◆ TASK STATEMENT ◆
Starting at the top of the entries below, write out each line up to and including the one containing "type=shifted; before=box (turquoise);". Leave the pictures out.

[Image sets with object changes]

=== Begin Enclosure ===

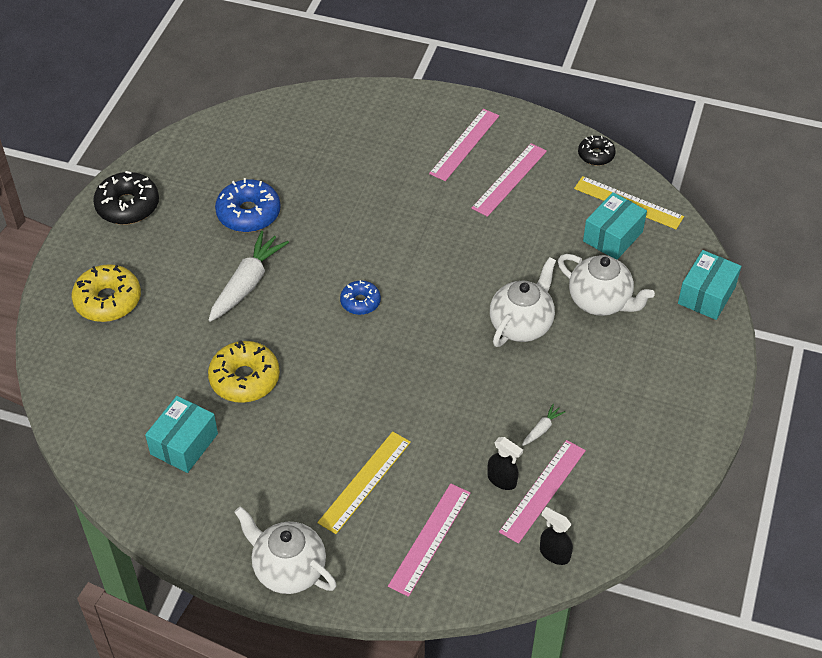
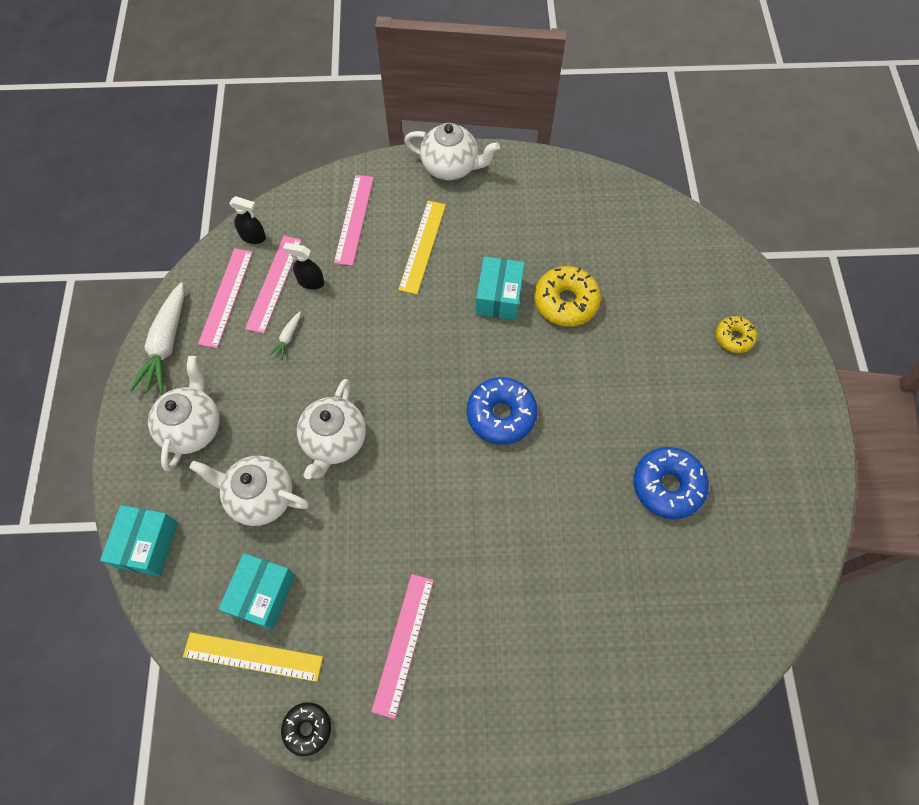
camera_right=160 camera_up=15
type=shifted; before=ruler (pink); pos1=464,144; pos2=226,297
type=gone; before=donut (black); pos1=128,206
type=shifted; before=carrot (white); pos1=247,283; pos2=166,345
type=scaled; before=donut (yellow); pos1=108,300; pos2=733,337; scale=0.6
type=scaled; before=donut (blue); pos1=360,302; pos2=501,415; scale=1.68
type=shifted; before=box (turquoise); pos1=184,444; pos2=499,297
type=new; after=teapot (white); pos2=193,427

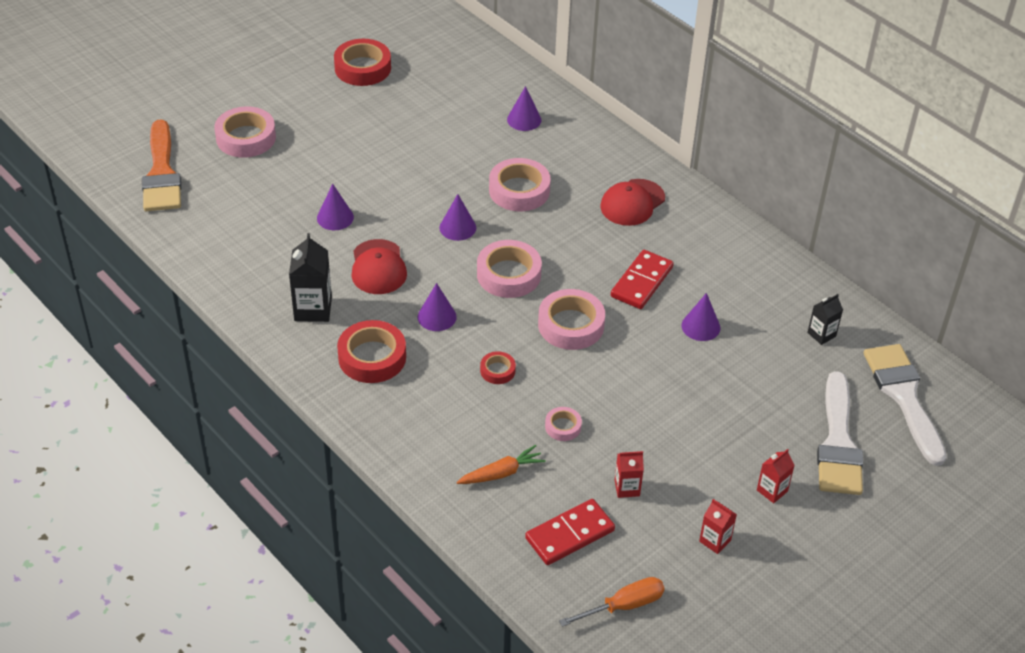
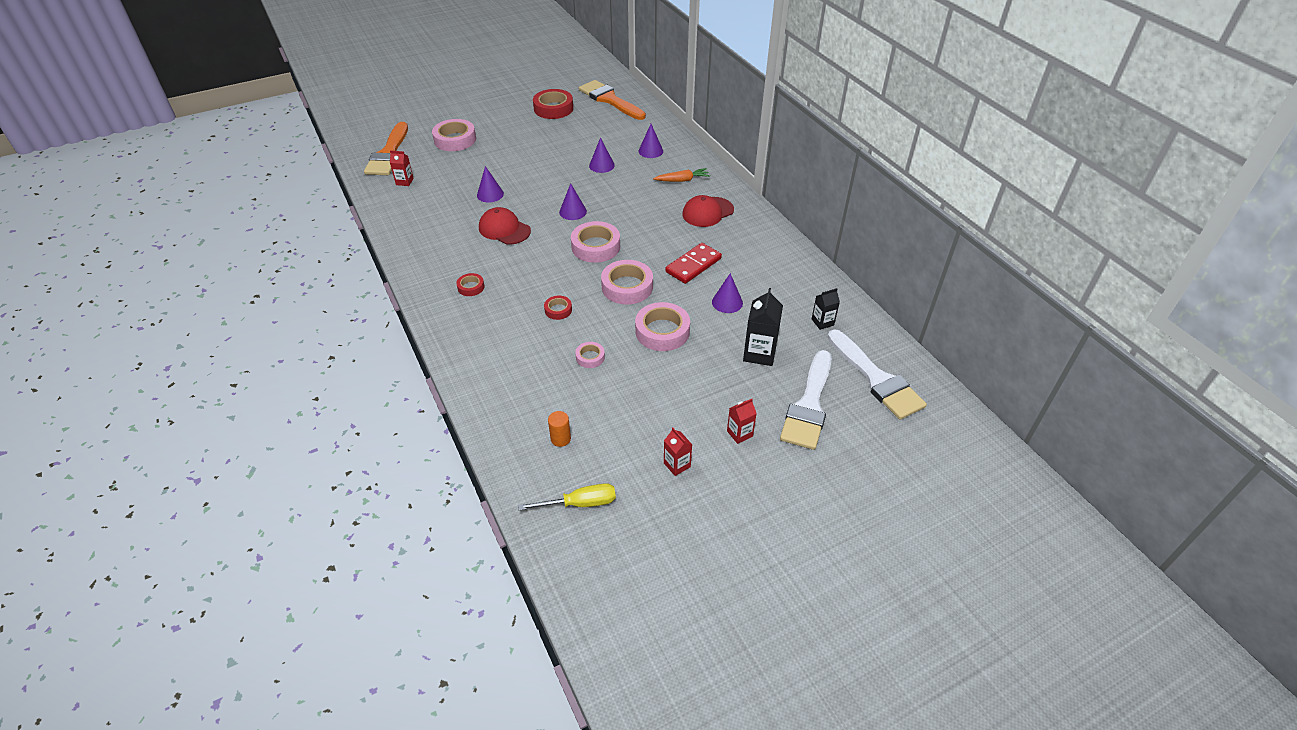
camera_right=15 camera_up=0
type=shifted; before=tape (pink); pos1=519,190; pos2=662,331
type=shifted; before=carton (black); pos1=313,309; pos2=759,353
type=rotated; before=cap (red); pos1=378,267; pos2=504,229; turn=120
type=shifted; before=cone (purple); pos1=437,317; pos2=601,165
type=scaled; before=tape (red); pos1=372,357; pos2=471,287; scale=0.52
type=rotated; before=brush (white); pos1=903,397; pos2=876,379; turn=150
type=shifted; before=carrot (orange); pos1=501,473; pos2=682,180
type=shifted; before=carton (red); pos1=627,488; pos2=404,181
type=swapped; before=domino (red); after=cylinder (orange); pos1=570,534; pos2=560,439
type=repainted; before=screwdriver (orange); after=screwdriver (yellow); pos1=624,605; pos2=580,503
type=new; after=brush (orange); pos2=609,100

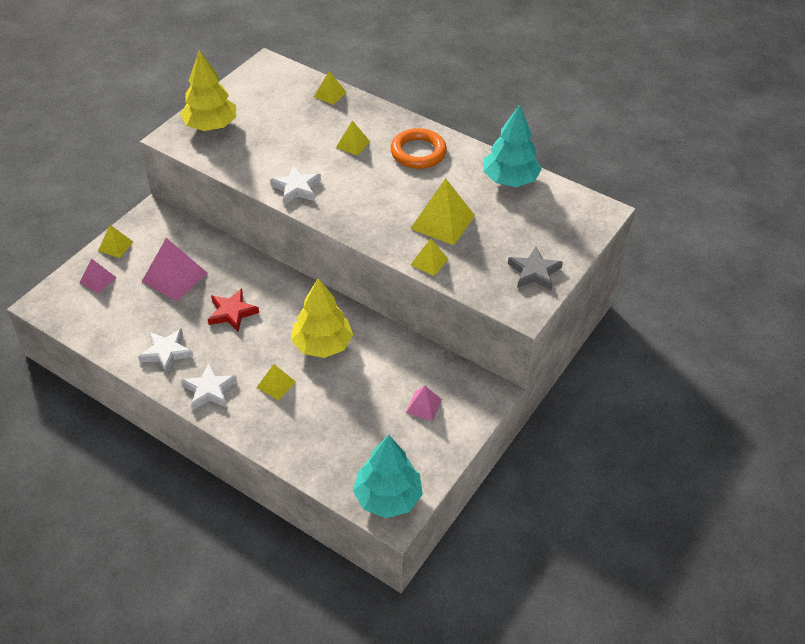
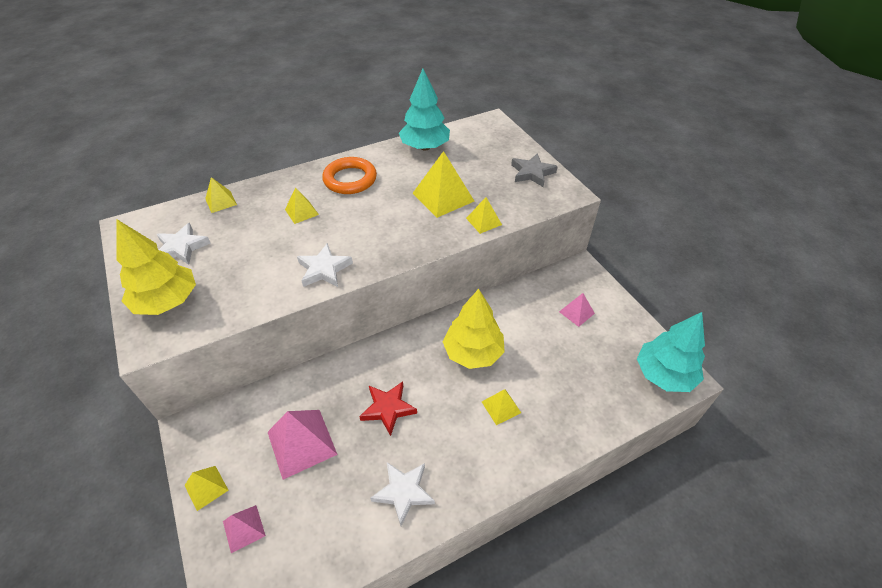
camera_right=-60 camera_up=0
type=shifted; before=star (white); pos1=209,390; pos2=181,247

=== End Enclosure ===

◆ RESPONSE ◆
camera_right=160 camera_up=15
type=shifted; before=ruler (pink); pos1=464,144; pos2=226,297
type=gone; before=donut (black); pos1=128,206
type=shifted; before=carrot (white); pos1=247,283; pos2=166,345
type=scaled; before=donut (yellow); pos1=108,300; pos2=733,337; scale=0.6
type=scaled; before=donut (blue); pos1=360,302; pos2=501,415; scale=1.68
type=shifted; before=box (turquoise); pos1=184,444; pos2=499,297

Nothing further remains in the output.